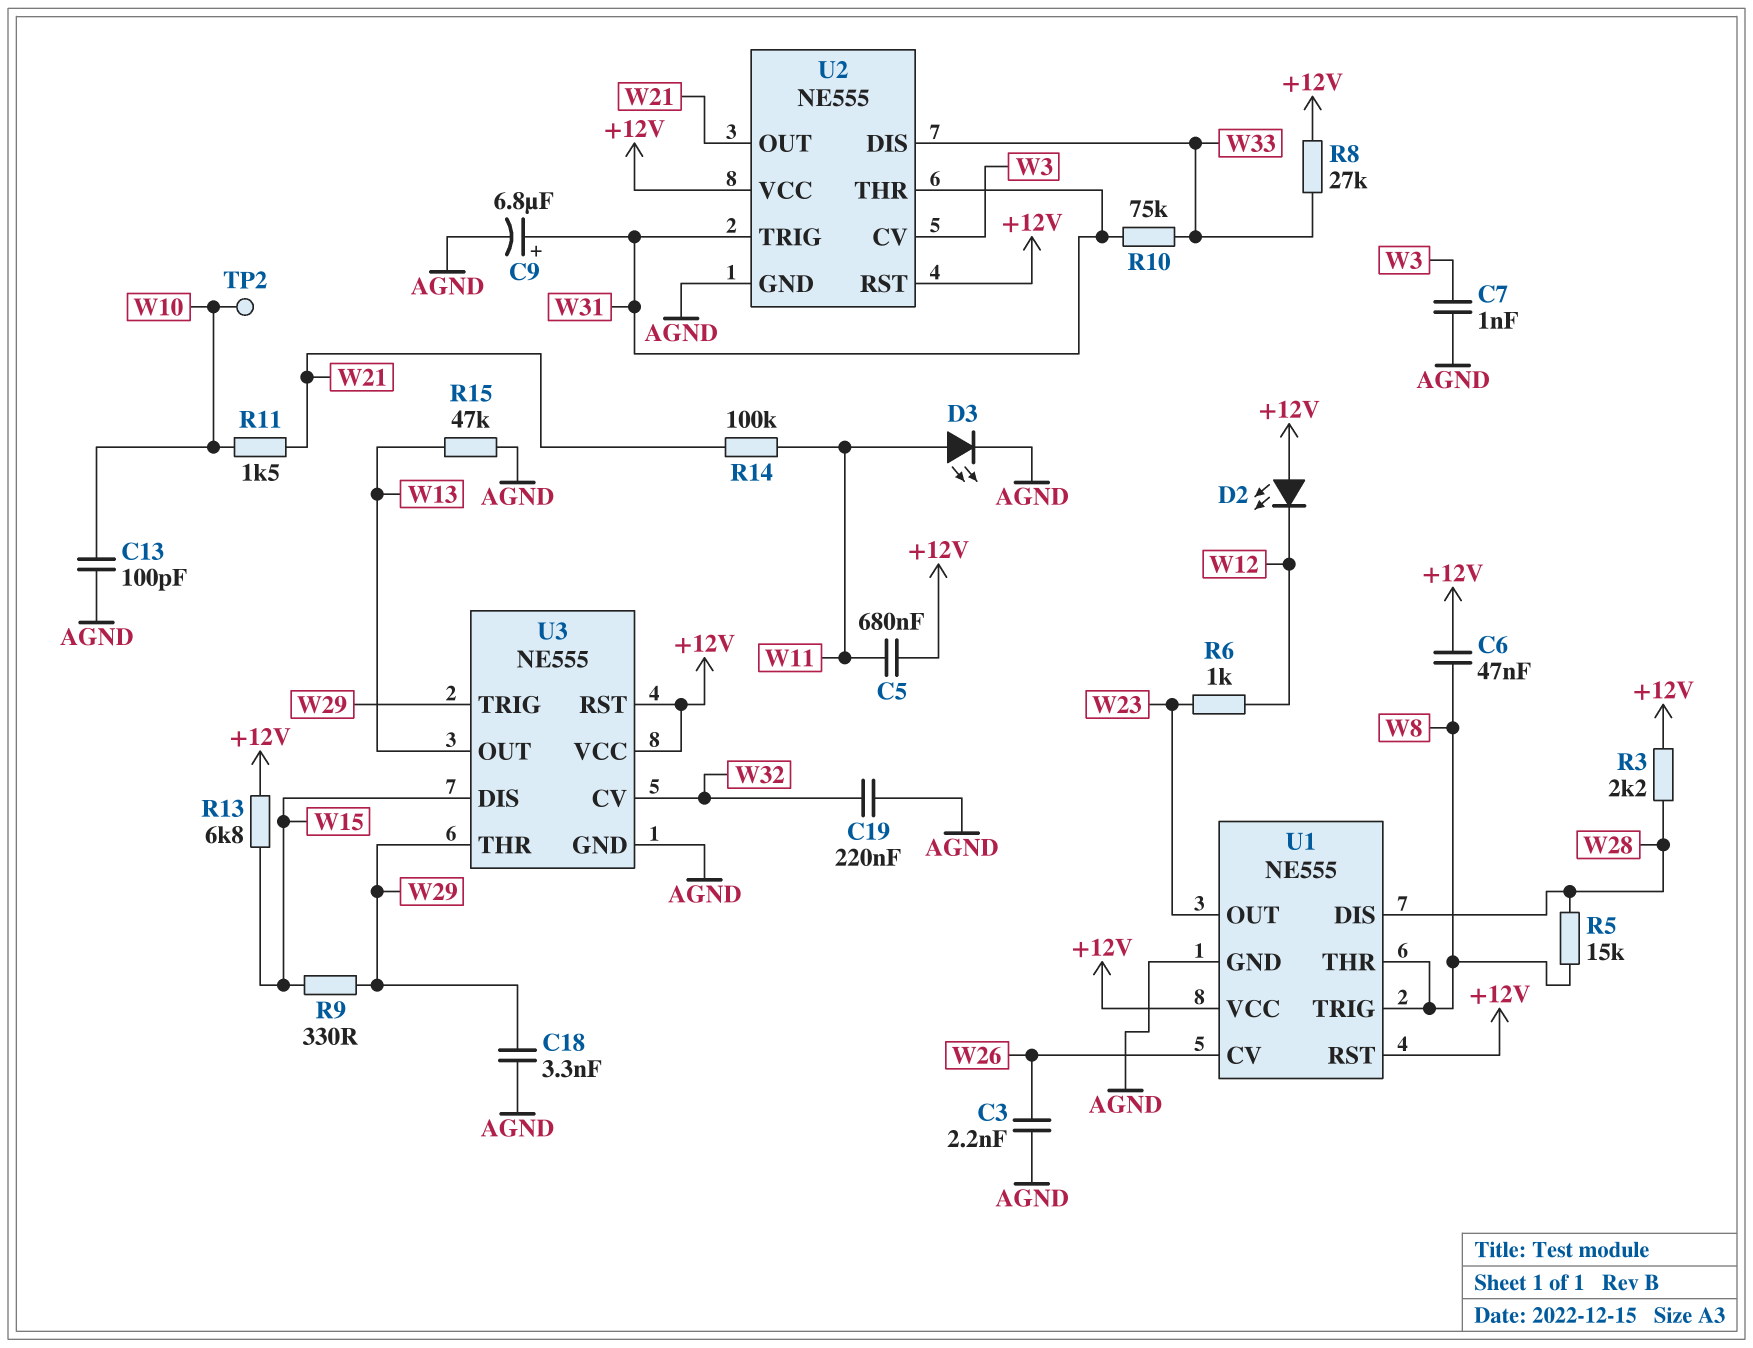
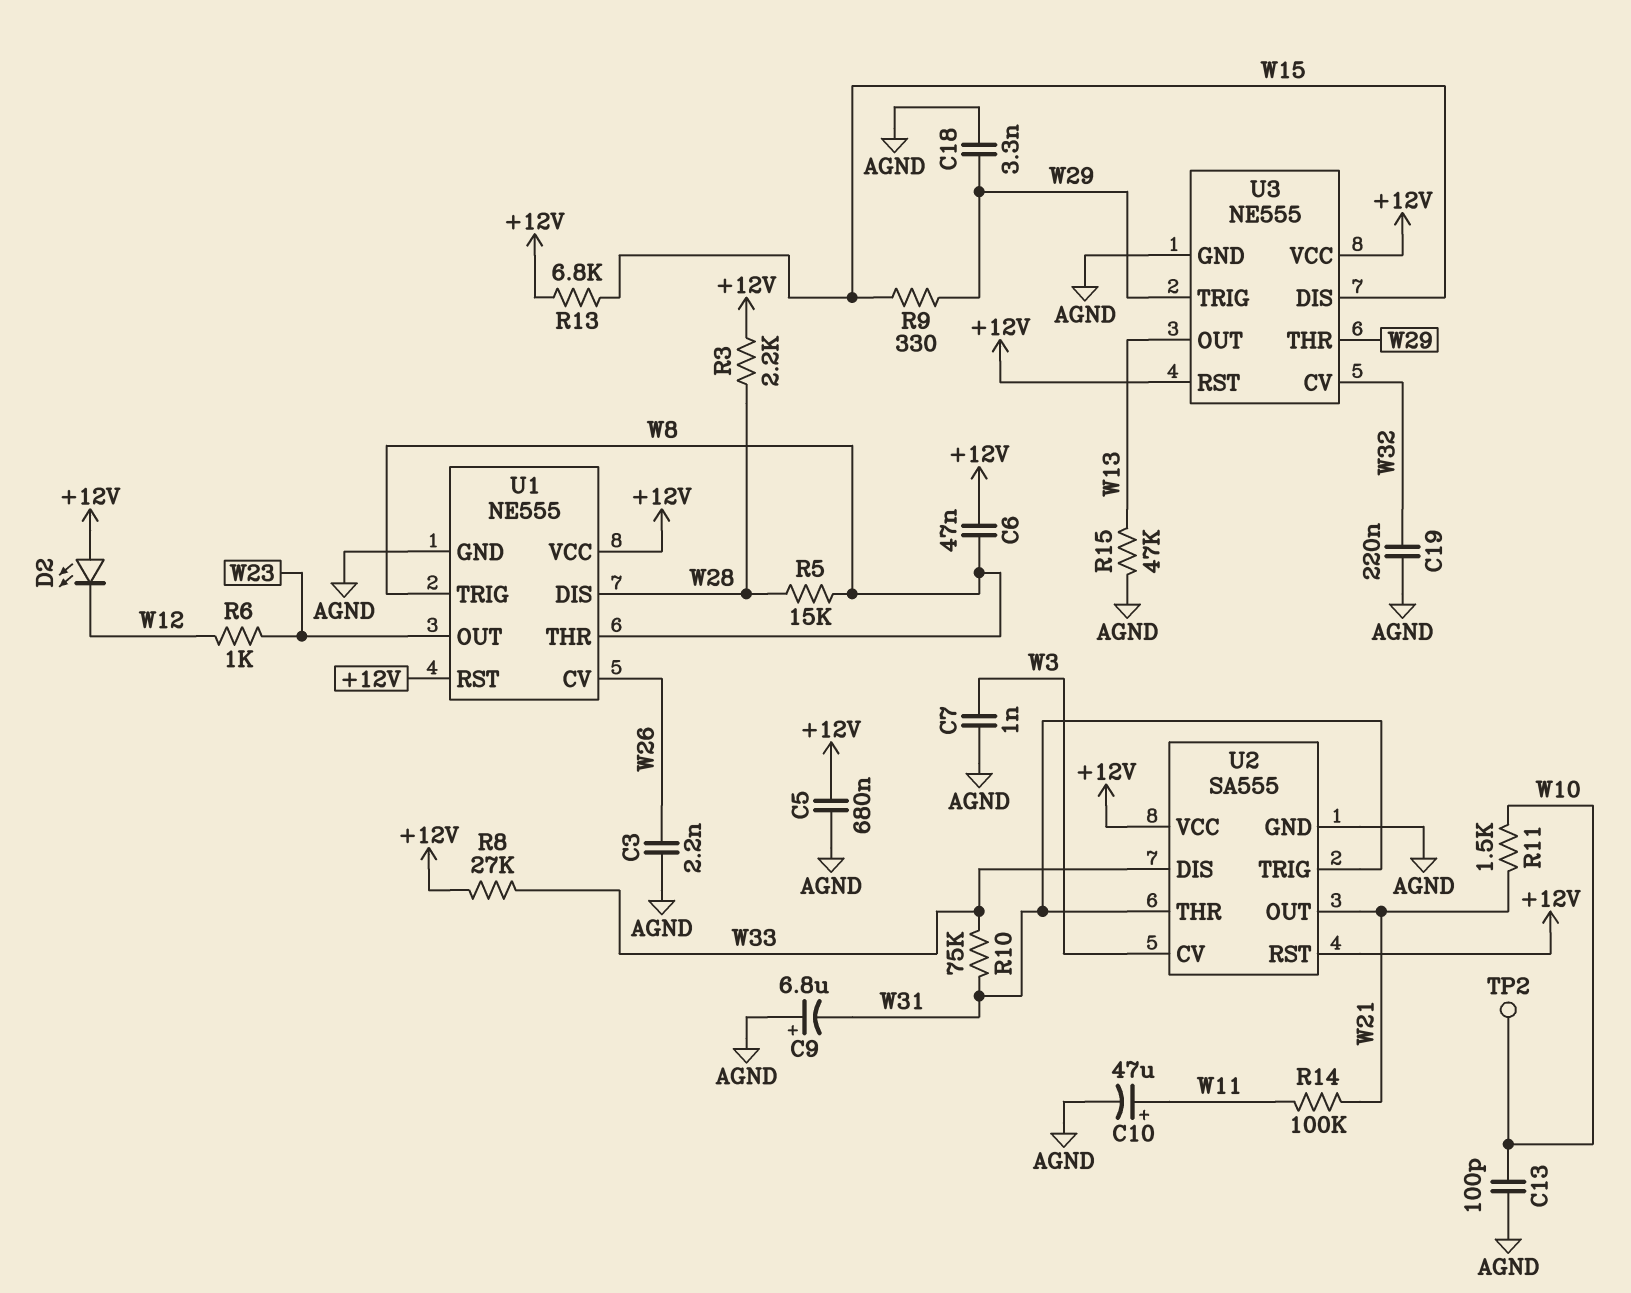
C5: 680nF (+12V, W11) -> 680nF (+12V, AGND)
C9: 6.8uF (plus W31, minus AGND) -> 6.8uF (plus AGND, minus W31)
C10: none -> 47uF (plus W11, minus AGND)
D3: LED (A W11, K AGND) -> none
U2: NE555 -> SA555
------------------------------------------------------------
**REQUIRED ACTION**: Once the line containing "C10: none -> 47uF (plus W11, minus AGND)" is found, please retype it and every remaining line of the listing above, exactly, with nothing else.

**WRITTEN SOLUTION**:
C10: none -> 47uF (plus W11, minus AGND)
D3: LED (A W11, K AGND) -> none
U2: NE555 -> SA555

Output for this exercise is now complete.